**PROBLEM TO SOLVE:**
Rewrite the material below as a numbered list with one line per item, skipping blank lines and leaving out the pictures.

* begin *

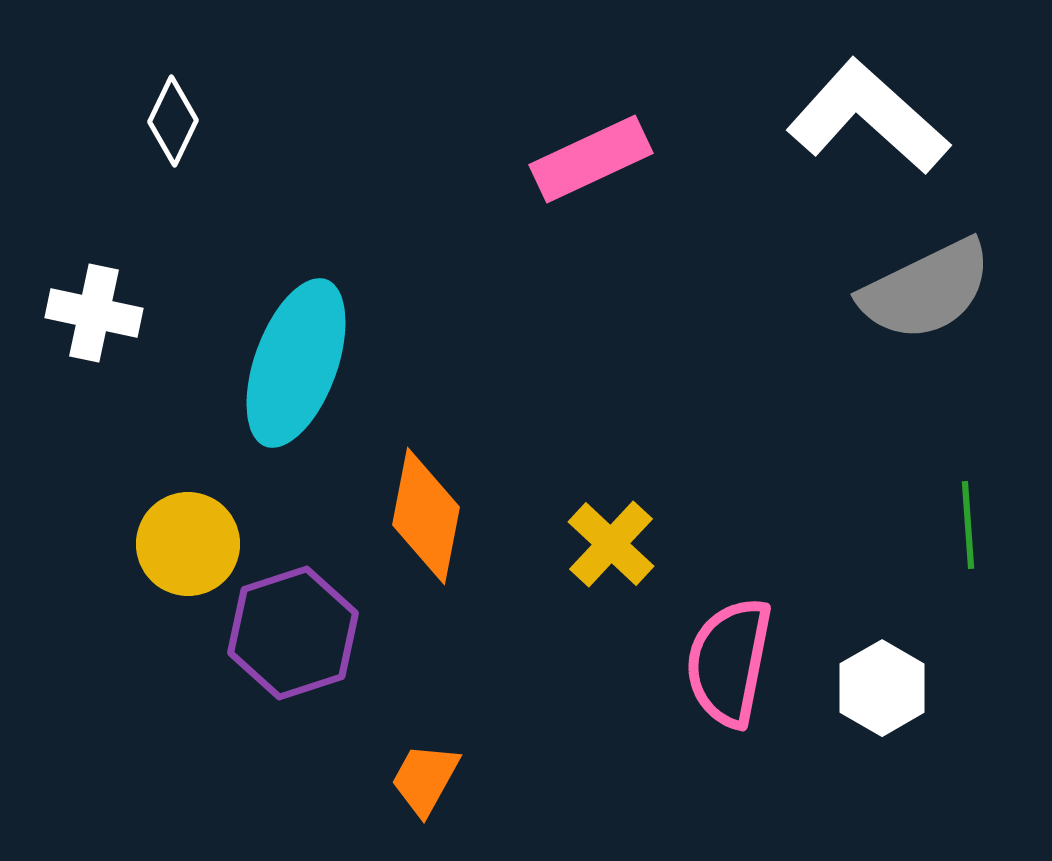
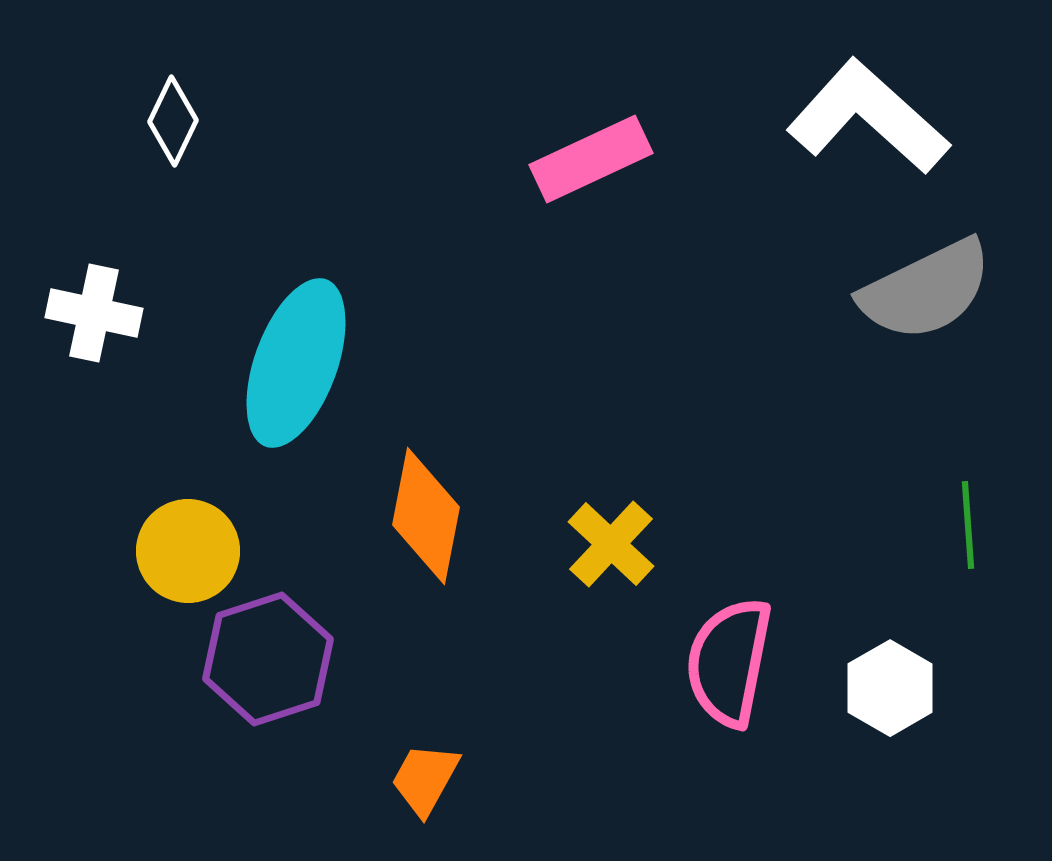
yellow circle: moved 7 px down
purple hexagon: moved 25 px left, 26 px down
white hexagon: moved 8 px right
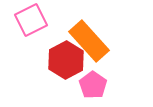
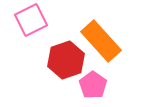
orange rectangle: moved 12 px right
red hexagon: rotated 9 degrees clockwise
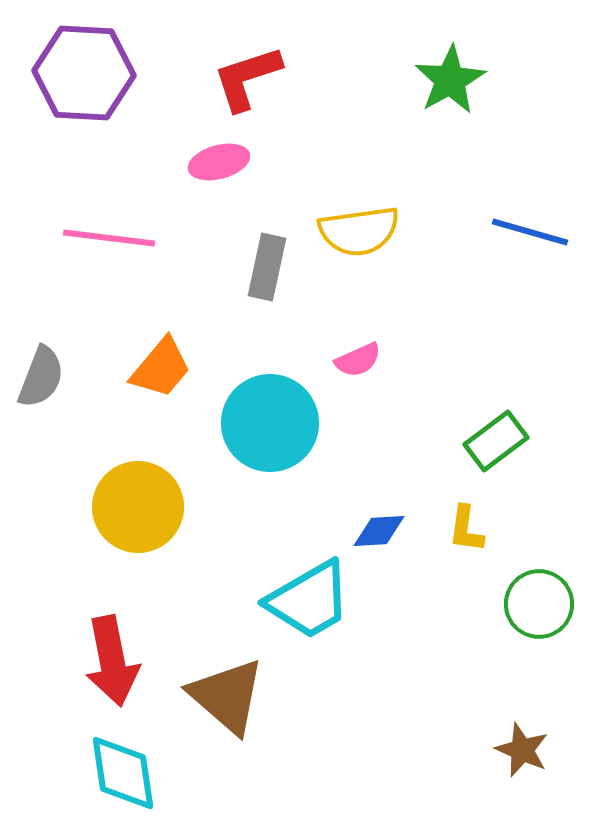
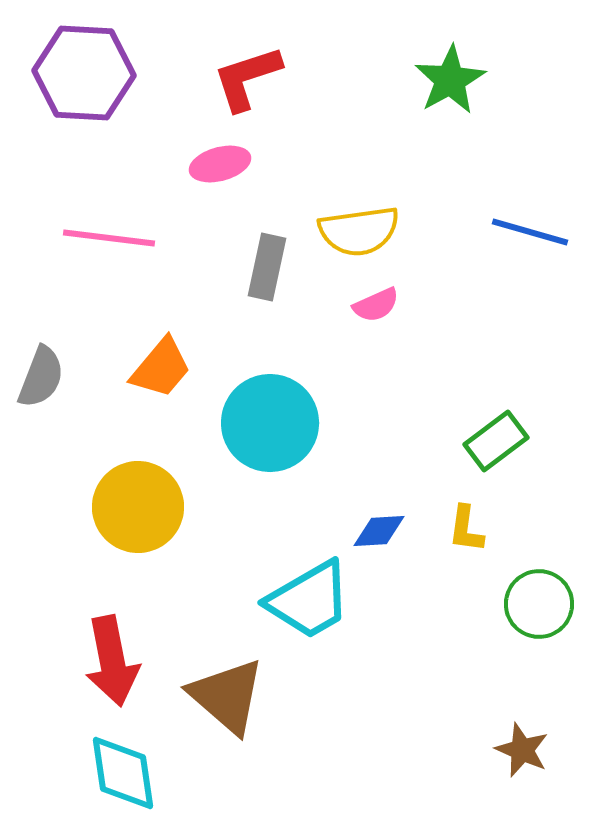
pink ellipse: moved 1 px right, 2 px down
pink semicircle: moved 18 px right, 55 px up
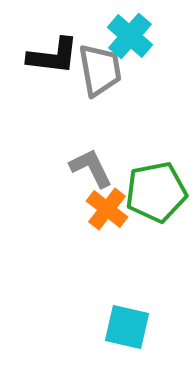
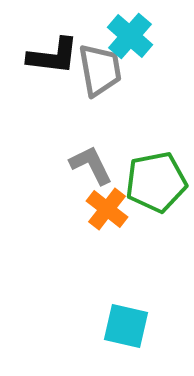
gray L-shape: moved 3 px up
green pentagon: moved 10 px up
cyan square: moved 1 px left, 1 px up
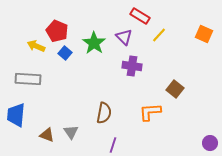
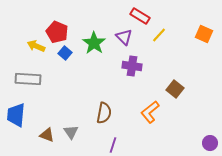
red pentagon: moved 1 px down
orange L-shape: rotated 35 degrees counterclockwise
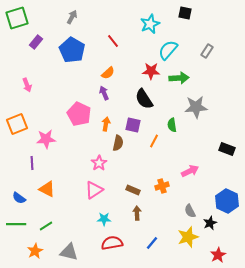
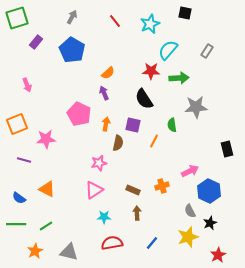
red line at (113, 41): moved 2 px right, 20 px up
black rectangle at (227, 149): rotated 56 degrees clockwise
purple line at (32, 163): moved 8 px left, 3 px up; rotated 72 degrees counterclockwise
pink star at (99, 163): rotated 21 degrees clockwise
blue hexagon at (227, 201): moved 18 px left, 10 px up
cyan star at (104, 219): moved 2 px up
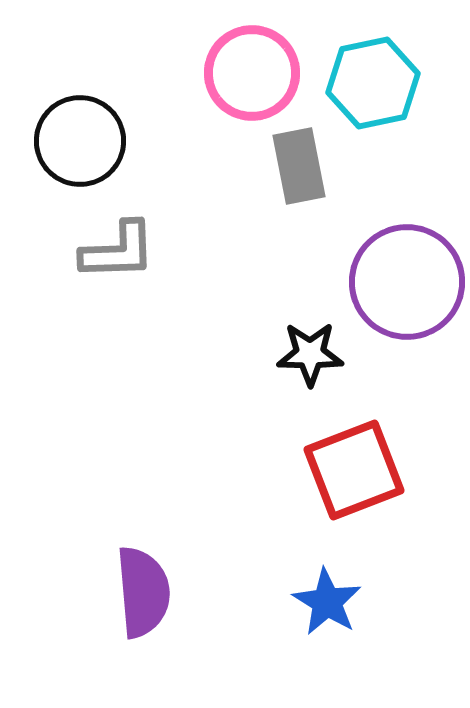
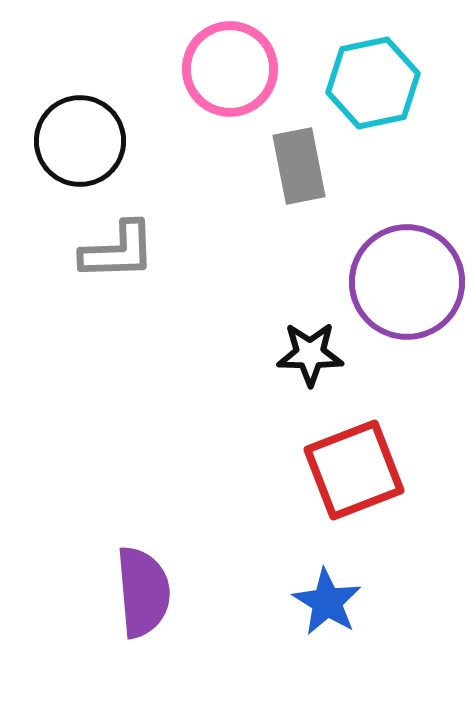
pink circle: moved 22 px left, 4 px up
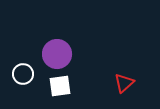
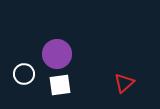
white circle: moved 1 px right
white square: moved 1 px up
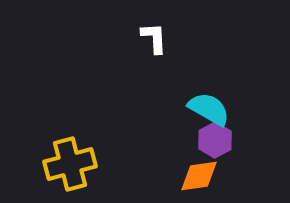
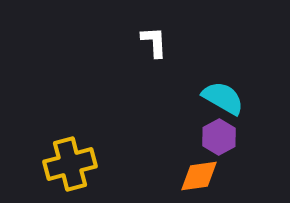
white L-shape: moved 4 px down
cyan semicircle: moved 14 px right, 11 px up
purple hexagon: moved 4 px right, 3 px up
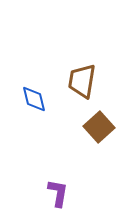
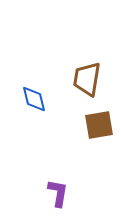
brown trapezoid: moved 5 px right, 2 px up
brown square: moved 2 px up; rotated 32 degrees clockwise
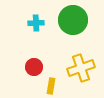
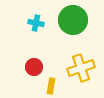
cyan cross: rotated 14 degrees clockwise
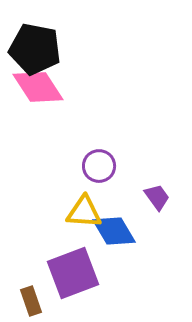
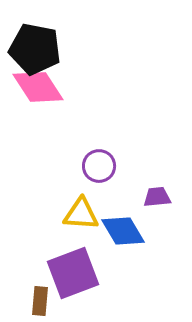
purple trapezoid: rotated 60 degrees counterclockwise
yellow triangle: moved 3 px left, 2 px down
blue diamond: moved 9 px right
brown rectangle: moved 9 px right; rotated 24 degrees clockwise
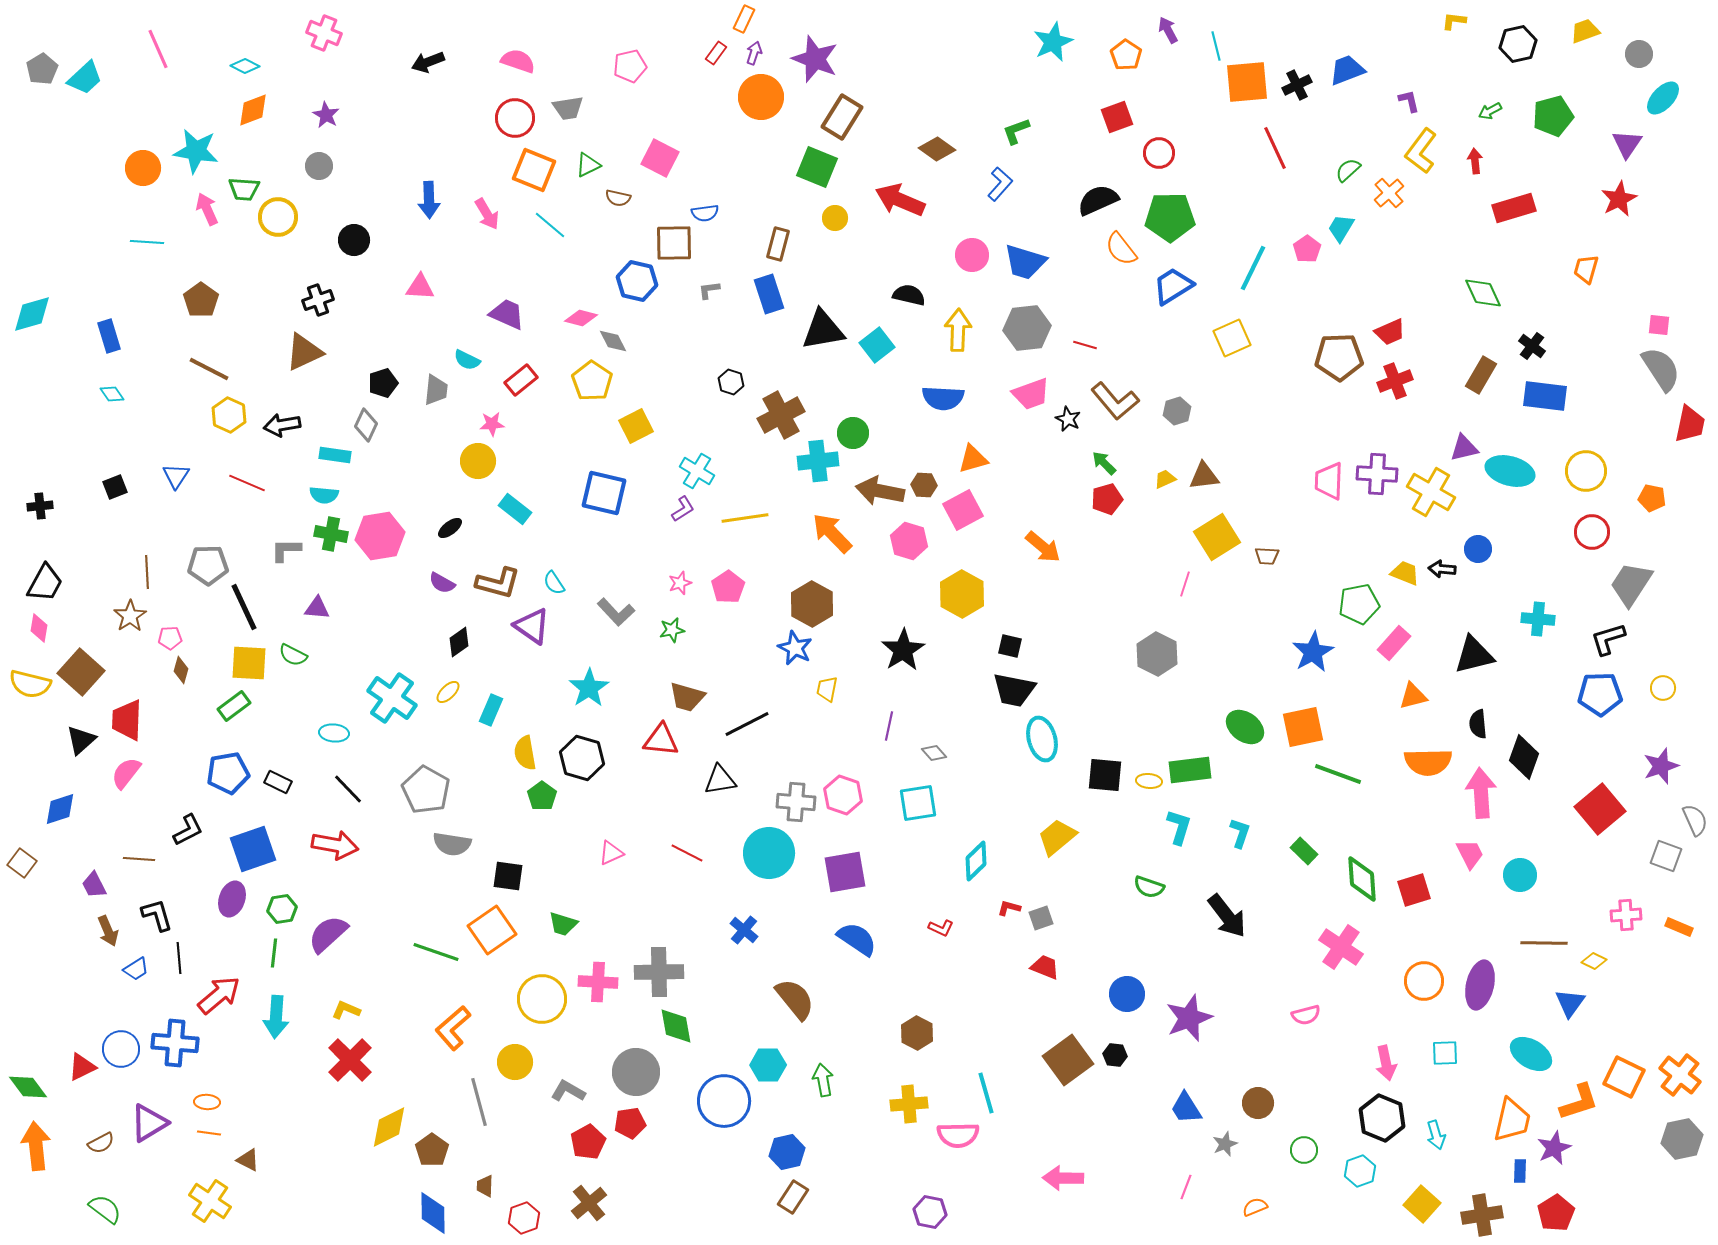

* end *

**THE SOLUTION:**
1. yellow circle: moved 7 px down
2. purple hexagon: moved 25 px left, 26 px down
3. white hexagon: moved 8 px right
4. orange rectangle: moved 12 px right
5. red hexagon: rotated 9 degrees clockwise
6. pink ellipse: moved 1 px right, 2 px down
7. pink semicircle: moved 18 px right, 55 px up
8. gray L-shape: moved 3 px up
9. green pentagon: moved 10 px up
10. cyan square: moved 1 px left, 1 px up
11. red pentagon: moved 1 px down
12. orange L-shape: rotated 35 degrees counterclockwise
13. red line at (113, 41): moved 2 px right, 20 px up
14. black rectangle at (227, 149): rotated 56 degrees clockwise
15. purple line at (32, 163): moved 8 px left, 3 px up; rotated 72 degrees counterclockwise
16. pink star at (99, 163): rotated 21 degrees clockwise
17. blue hexagon at (227, 201): moved 18 px left, 10 px up
18. cyan star at (104, 219): moved 2 px up
19. pink circle: moved 22 px left, 4 px up
20. white circle: moved 1 px right
21. white square: moved 1 px up
22. white L-shape: moved 4 px down
23. cyan semicircle: moved 14 px right, 11 px up
24. purple hexagon: moved 4 px right, 3 px up
25. brown trapezoid: moved 5 px right, 2 px up
26. brown square: moved 2 px up; rotated 32 degrees clockwise
27. cyan cross: rotated 14 degrees clockwise
28. purple trapezoid: rotated 60 degrees counterclockwise
29. yellow triangle: moved 3 px left, 2 px down
30. blue diamond: moved 9 px right
31. brown rectangle: moved 9 px right; rotated 24 degrees clockwise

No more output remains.